▸ **GIVEN EXERCISE**:
Give the number of lines that include the word "section", and nothing else.
##### STORED DATA #####
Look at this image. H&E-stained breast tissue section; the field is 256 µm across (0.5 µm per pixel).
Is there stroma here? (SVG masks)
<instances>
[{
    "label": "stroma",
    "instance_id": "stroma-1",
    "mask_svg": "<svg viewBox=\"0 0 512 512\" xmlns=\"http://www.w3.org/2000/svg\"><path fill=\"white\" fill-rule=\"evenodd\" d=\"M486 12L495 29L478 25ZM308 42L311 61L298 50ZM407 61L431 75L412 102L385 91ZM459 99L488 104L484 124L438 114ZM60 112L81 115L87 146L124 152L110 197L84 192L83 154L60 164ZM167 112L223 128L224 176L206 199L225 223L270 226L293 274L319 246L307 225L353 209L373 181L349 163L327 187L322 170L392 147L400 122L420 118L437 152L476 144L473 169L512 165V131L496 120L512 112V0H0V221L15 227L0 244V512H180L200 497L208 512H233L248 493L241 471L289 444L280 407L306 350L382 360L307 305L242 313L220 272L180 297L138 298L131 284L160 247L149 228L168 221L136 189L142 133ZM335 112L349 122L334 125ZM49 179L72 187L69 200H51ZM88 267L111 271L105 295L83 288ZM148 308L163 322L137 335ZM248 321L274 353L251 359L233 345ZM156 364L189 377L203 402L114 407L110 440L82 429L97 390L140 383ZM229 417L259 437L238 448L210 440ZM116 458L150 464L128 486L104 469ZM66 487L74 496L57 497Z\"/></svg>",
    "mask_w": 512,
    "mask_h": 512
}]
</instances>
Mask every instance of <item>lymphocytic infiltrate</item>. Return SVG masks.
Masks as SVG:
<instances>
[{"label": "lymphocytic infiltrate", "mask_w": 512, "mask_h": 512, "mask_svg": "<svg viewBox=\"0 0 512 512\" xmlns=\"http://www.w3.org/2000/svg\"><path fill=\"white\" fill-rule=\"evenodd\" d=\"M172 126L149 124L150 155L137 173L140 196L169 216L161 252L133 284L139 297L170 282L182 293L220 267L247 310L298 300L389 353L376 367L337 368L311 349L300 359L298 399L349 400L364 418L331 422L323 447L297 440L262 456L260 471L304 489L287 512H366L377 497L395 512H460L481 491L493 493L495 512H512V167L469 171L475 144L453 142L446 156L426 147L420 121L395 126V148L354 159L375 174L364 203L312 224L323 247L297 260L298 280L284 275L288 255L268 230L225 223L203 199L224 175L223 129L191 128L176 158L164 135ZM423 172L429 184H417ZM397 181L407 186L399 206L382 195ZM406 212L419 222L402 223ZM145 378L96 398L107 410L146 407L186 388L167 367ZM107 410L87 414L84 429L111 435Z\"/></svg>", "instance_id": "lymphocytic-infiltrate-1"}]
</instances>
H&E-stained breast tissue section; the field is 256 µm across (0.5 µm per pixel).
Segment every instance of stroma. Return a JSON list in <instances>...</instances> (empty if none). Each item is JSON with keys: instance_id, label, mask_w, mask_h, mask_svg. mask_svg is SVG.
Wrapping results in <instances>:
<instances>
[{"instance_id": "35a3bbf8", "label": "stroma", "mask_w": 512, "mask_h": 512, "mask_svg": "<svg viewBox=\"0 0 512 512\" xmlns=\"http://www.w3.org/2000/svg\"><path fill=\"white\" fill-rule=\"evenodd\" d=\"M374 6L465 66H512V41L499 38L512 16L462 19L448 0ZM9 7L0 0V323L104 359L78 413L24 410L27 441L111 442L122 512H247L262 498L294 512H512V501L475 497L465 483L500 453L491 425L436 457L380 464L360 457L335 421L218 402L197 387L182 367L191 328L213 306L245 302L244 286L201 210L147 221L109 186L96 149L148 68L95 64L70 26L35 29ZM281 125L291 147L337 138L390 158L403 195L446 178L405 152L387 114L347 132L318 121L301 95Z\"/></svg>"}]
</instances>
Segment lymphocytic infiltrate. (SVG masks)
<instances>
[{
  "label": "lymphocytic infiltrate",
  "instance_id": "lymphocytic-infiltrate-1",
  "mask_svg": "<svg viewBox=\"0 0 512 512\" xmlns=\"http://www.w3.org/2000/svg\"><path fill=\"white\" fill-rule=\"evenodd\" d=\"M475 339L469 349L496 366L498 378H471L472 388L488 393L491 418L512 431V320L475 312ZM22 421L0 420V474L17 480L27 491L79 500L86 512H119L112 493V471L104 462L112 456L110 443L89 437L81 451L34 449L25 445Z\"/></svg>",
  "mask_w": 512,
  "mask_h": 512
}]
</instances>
#####
▸ **RESULT**:
2